WORK ORDER
Go through the records line by line from the top and repeat each one exactly, ending with the line that contains "What was the dice".

Object transformation records:
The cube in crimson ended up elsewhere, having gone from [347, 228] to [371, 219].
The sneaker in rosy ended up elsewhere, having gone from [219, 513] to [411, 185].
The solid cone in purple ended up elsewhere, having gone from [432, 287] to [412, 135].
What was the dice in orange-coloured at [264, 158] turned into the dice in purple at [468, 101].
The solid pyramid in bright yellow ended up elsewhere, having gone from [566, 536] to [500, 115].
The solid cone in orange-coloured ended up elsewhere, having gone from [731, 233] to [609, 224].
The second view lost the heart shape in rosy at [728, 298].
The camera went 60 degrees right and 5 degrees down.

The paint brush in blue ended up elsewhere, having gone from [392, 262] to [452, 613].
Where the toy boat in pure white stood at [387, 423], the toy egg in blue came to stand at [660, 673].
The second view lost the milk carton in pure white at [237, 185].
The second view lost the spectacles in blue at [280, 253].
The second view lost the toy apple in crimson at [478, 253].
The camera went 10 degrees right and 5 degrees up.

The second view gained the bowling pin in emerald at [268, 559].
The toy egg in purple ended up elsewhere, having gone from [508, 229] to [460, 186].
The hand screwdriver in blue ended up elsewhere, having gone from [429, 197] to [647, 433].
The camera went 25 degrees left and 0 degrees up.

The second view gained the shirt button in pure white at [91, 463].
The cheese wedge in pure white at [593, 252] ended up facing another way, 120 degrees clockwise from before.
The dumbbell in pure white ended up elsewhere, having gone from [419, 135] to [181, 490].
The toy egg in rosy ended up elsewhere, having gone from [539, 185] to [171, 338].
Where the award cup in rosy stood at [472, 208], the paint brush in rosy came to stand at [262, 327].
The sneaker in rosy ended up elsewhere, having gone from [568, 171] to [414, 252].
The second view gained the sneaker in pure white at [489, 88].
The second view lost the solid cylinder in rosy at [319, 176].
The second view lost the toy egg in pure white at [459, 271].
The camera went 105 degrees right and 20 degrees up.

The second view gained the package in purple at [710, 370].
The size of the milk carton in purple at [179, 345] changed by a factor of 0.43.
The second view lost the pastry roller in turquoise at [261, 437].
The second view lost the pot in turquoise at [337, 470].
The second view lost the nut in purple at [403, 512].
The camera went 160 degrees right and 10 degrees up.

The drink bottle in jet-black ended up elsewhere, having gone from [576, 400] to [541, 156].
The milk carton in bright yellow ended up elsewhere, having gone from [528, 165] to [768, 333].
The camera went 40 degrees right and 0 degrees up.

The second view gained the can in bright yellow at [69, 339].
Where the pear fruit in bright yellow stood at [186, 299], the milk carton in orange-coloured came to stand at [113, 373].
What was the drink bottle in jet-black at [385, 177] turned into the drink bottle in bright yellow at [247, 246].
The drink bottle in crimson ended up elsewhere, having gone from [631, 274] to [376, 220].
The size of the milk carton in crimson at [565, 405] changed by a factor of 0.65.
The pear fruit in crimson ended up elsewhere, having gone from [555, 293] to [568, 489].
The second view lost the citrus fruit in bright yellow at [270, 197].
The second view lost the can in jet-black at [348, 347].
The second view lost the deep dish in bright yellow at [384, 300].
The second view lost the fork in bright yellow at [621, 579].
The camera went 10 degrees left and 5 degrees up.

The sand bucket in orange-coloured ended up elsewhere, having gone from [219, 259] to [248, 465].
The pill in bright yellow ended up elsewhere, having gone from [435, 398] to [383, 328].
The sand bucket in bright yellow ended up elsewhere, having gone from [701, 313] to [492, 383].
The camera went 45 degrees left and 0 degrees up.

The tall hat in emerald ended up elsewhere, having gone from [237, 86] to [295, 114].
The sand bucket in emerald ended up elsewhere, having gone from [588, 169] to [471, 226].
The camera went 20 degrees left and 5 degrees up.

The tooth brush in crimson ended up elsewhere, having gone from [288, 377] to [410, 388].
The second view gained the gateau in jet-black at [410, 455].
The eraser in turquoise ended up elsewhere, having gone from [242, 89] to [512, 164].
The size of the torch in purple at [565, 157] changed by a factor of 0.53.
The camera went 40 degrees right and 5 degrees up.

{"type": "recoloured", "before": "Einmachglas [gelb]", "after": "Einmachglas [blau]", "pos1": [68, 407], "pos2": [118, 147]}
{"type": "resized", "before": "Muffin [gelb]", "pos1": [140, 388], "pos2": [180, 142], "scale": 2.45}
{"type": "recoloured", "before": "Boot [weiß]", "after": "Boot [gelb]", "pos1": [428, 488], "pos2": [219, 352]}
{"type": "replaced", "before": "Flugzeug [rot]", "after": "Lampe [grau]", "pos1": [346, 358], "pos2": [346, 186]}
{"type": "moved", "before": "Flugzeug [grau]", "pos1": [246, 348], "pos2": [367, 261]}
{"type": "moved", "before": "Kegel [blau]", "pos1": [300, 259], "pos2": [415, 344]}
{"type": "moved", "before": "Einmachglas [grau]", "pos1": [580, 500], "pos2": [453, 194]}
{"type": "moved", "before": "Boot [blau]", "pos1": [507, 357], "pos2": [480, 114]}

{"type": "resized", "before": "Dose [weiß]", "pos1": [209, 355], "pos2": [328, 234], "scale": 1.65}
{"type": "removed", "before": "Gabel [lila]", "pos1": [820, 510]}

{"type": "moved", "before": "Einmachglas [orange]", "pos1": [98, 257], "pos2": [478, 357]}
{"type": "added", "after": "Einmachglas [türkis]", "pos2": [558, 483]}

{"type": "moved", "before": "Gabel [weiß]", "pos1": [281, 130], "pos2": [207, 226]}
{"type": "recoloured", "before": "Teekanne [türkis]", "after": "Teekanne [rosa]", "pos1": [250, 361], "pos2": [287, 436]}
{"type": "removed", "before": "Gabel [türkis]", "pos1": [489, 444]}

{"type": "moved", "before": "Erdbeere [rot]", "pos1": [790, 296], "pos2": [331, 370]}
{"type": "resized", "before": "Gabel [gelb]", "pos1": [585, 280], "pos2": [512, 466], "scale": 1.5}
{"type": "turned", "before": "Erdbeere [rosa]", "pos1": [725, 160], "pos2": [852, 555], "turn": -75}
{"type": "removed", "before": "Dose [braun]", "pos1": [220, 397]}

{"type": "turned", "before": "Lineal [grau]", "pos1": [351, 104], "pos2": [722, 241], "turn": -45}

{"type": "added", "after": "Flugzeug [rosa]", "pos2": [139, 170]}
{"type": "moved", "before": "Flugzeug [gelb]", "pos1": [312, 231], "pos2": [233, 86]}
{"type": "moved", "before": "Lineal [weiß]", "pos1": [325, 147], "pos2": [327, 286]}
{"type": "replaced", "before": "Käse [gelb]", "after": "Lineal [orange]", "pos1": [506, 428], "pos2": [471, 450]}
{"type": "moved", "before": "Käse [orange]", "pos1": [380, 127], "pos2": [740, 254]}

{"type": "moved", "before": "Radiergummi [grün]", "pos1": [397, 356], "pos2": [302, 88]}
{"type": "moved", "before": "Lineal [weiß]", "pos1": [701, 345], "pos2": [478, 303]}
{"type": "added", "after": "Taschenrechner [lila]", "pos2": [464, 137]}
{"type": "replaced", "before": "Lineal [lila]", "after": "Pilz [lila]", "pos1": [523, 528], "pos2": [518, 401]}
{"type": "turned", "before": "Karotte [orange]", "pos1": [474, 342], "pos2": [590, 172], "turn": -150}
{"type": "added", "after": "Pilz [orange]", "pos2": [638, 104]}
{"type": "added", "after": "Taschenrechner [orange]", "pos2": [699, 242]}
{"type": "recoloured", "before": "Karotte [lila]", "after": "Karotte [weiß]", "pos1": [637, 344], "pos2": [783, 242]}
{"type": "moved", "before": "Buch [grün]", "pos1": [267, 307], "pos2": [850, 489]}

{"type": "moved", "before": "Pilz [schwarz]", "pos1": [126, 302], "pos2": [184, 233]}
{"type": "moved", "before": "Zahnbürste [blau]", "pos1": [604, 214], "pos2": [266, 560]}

YOUR RESPONSE
The cube in crimson ended up elsewhere, having gone from [347, 228] to [371, 219].
The sneaker in rosy ended up elsewhere, having gone from [219, 513] to [411, 185].
The solid cone in purple ended up elsewhere, having gone from [432, 287] to [412, 135].
What was the dice in orange-coloured at [264, 158] turned into the dice in purple at [468, 101].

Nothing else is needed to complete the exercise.